(Object change listings)
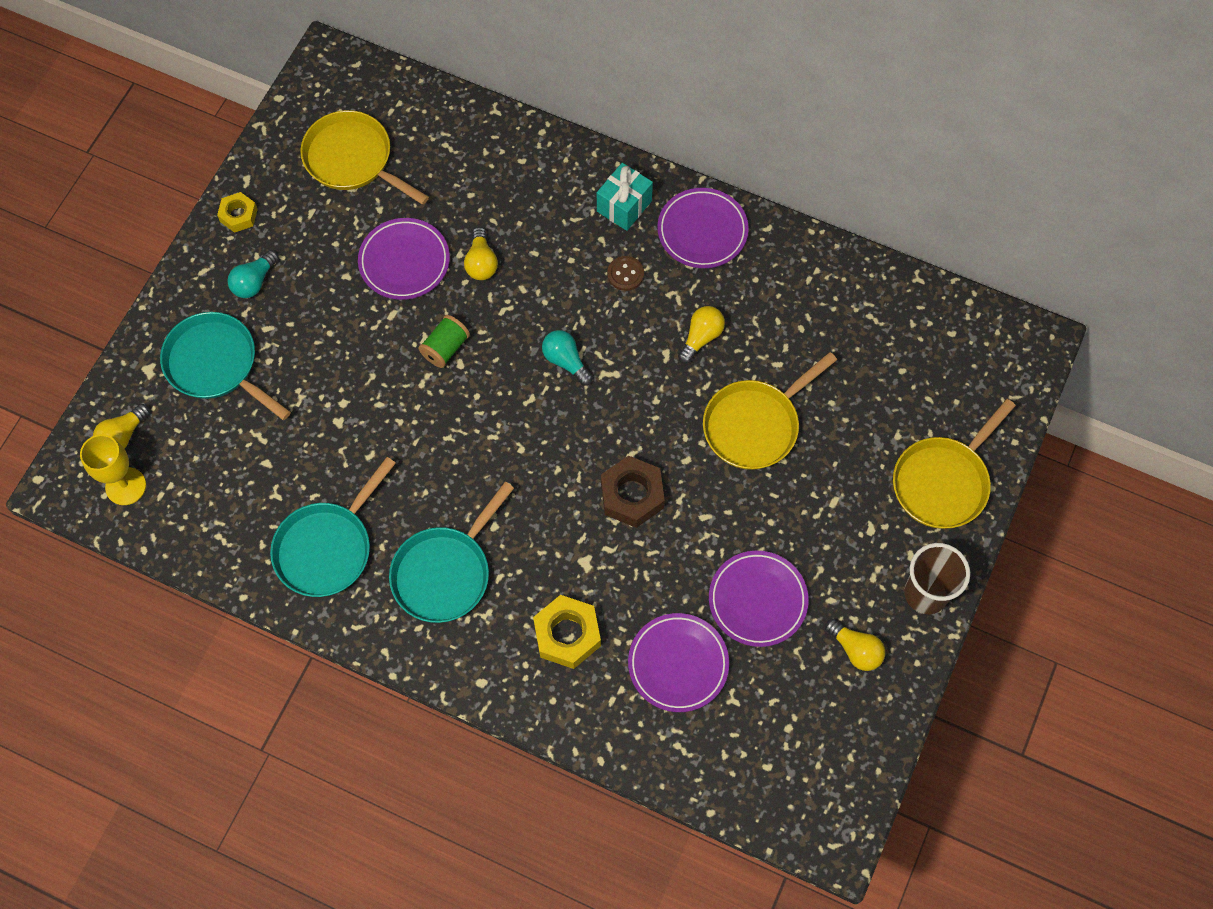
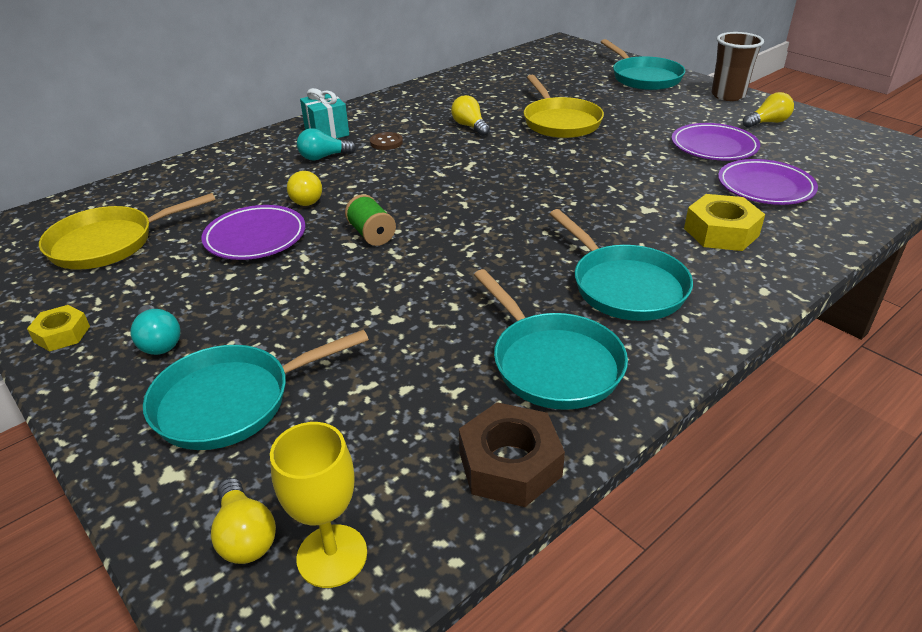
camera: 65 degrees left, 30 degrees down
(481, 263) = (304, 199): yellow light bulb -> yellow light bulb turned 45 degrees clockwise
(565, 361) = (441, 180): turquoise light bulb -> turquoise light bulb (323, 157)
(632, 495) = (592, 177): brown nut -> brown nut (509, 464)
(702, 231) = (381, 111): purple plate -> none
(943, 481) = (643, 77): yellow pan -> turquoise pan

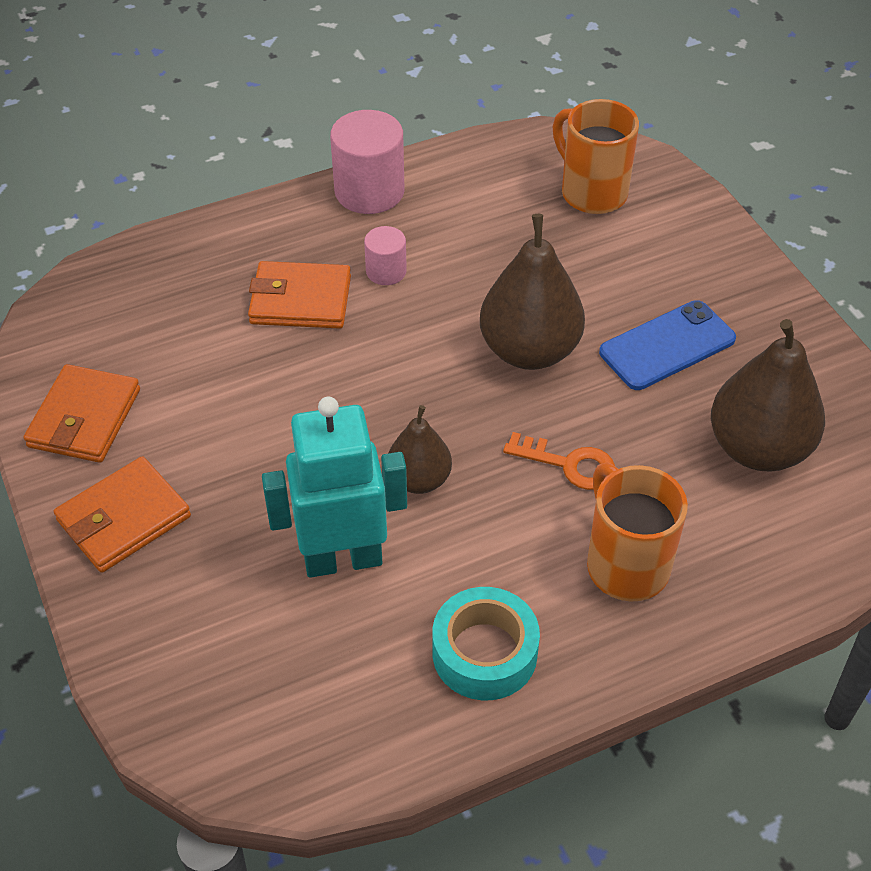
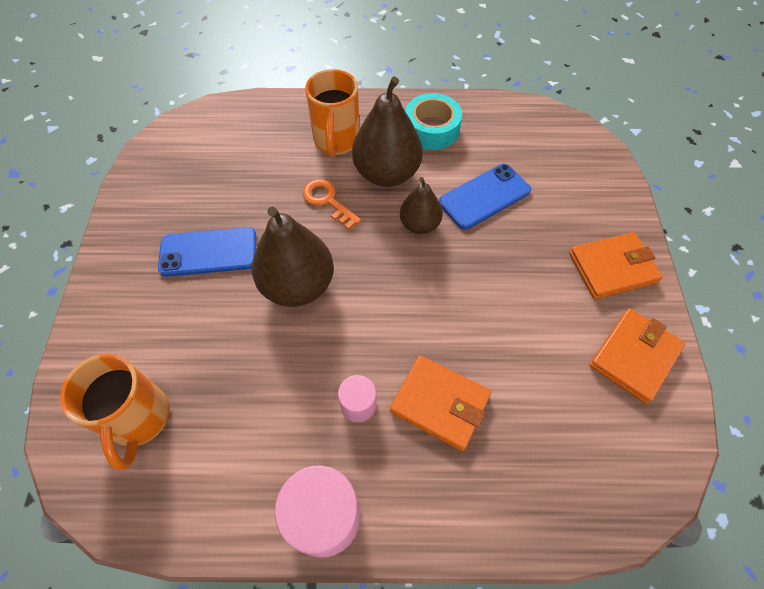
camera: 155 degrees left, 10 degrees up
(343, 559) = (484, 196): turquoise robot -> blue phone
(758, 448) = (218, 170): brown pear -> brown pear (387, 173)

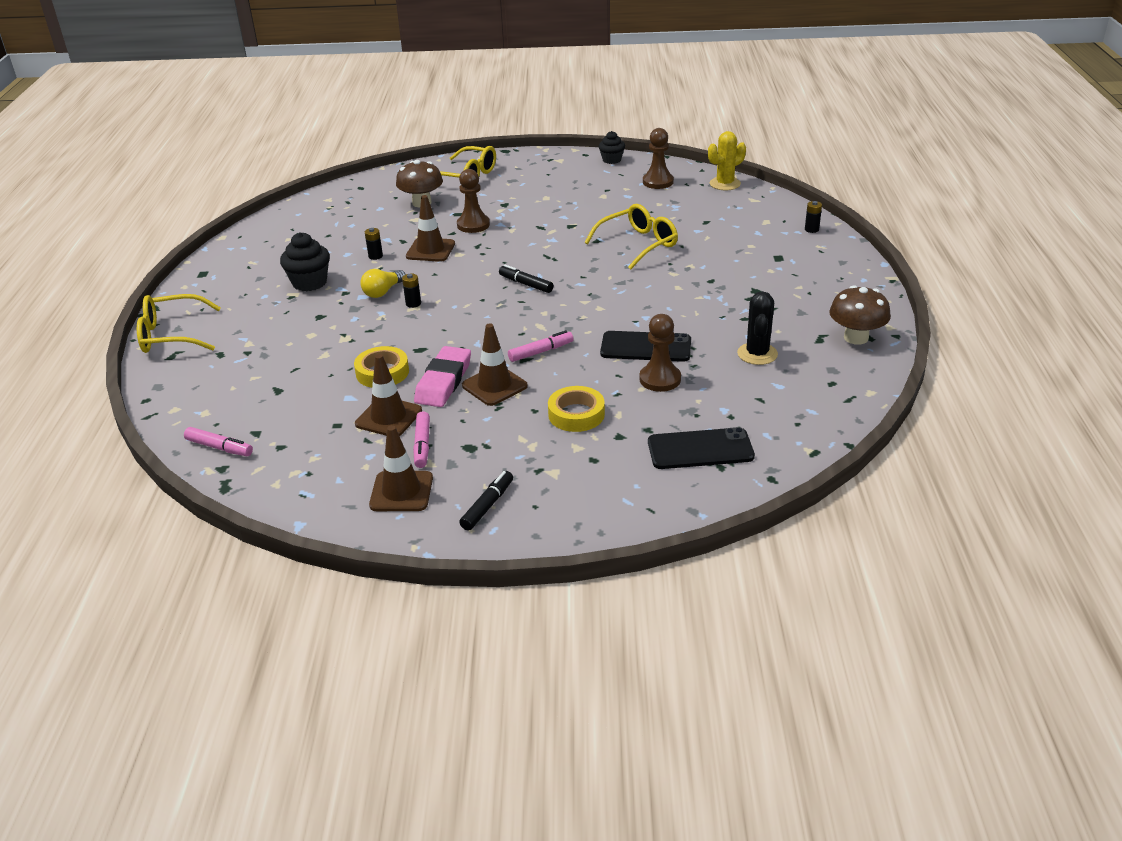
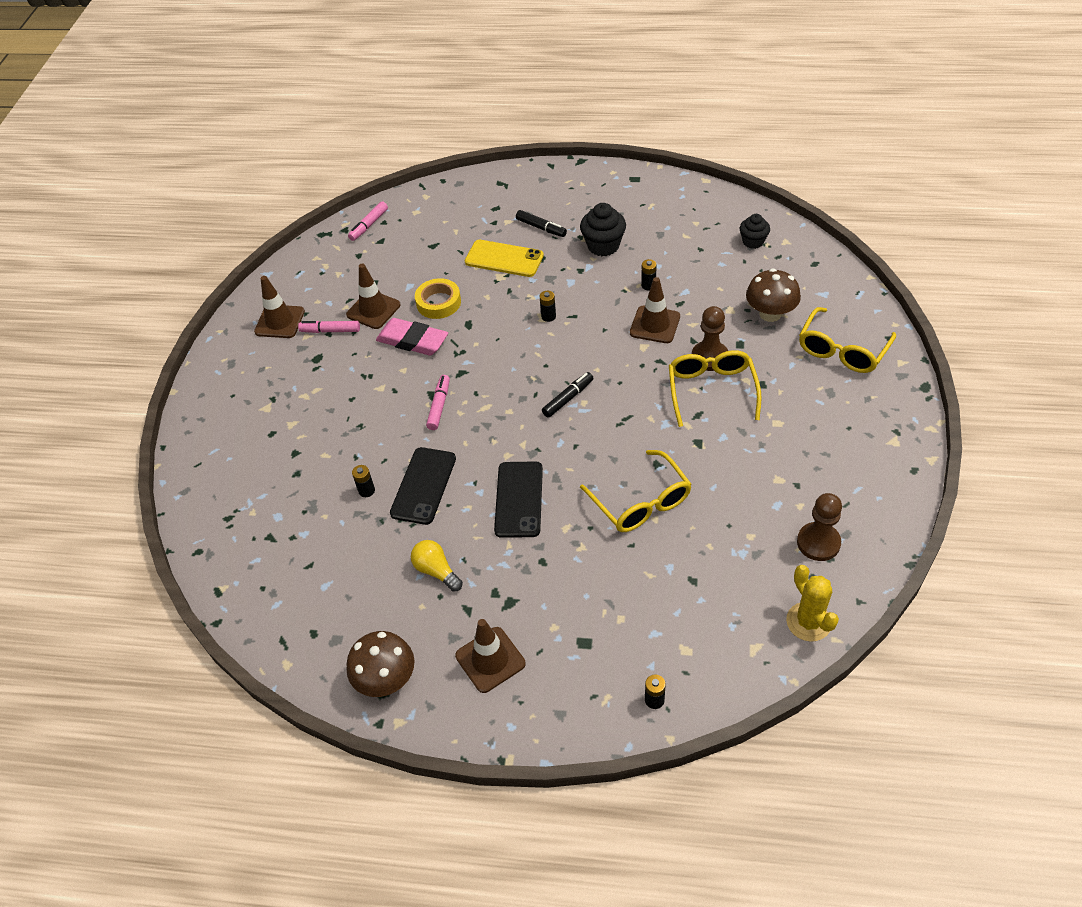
camera: 100 degrees right, 15 degrees up
(172, 335) = (532, 178): yellow glasses -> yellow glasses (711, 391)
(315, 338) = (504, 259): none -> yellow phone
(383, 292) = (575, 295): yellow light bulb -> yellow light bulb (436, 571)
(487, 506) = (244, 368): black marker -> black marker (541, 228)
(494, 386) = (395, 373): brown traffic cone -> brown traffic cone (490, 660)
(541, 352) = (439, 406): pink marker -> pink marker turned 150 degrees counterclockwise
(576, 414) = (335, 426): yellow tape -> none
(611, 160) = (894, 498): black cupcake -> black cupcake (753, 241)
(660, 379) = (366, 490): brown pawn -> black battery
(700, 449) = (255, 507): black phone -> black phone (519, 499)
(757, 354) = (384, 578): black cactus -> none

**Work order:** Make an exact copy of every entry above, minus the images.

**Answer box:**
camera: 65 degrees left, 30 degrees down
(481, 263) = (304, 199): yellow light bulb -> yellow light bulb turned 45 degrees clockwise
(565, 361) = (441, 180): turquoise light bulb -> turquoise light bulb (323, 157)
(632, 495) = (592, 177): brown nut -> brown nut (509, 464)
(702, 231) = (381, 111): purple plate -> none
(943, 481) = (643, 77): yellow pan -> turquoise pan

camera: 155 degrees left, 10 degrees up
(343, 559) = (484, 196): turquoise robot -> blue phone
(758, 448) = (218, 170): brown pear -> brown pear (387, 173)

camera: 100 degrees right, 15 degrees up
(172, 335) = (532, 178): yellow glasses -> yellow glasses (711, 391)
(315, 338) = (504, 259): none -> yellow phone
(383, 292) = (575, 295): yellow light bulb -> yellow light bulb (436, 571)
(487, 506) = (244, 368): black marker -> black marker (541, 228)
(494, 386) = (395, 373): brown traffic cone -> brown traffic cone (490, 660)
(541, 352) = (439, 406): pink marker -> pink marker turned 150 degrees counterclockwise
(576, 414) = (335, 426): yellow tape -> none
(611, 160) = (894, 498): black cupcake -> black cupcake (753, 241)
(660, 379) = (366, 490): brown pawn -> black battery
(700, 449) = (255, 507): black phone -> black phone (519, 499)
(757, 354) = (384, 578): black cactus -> none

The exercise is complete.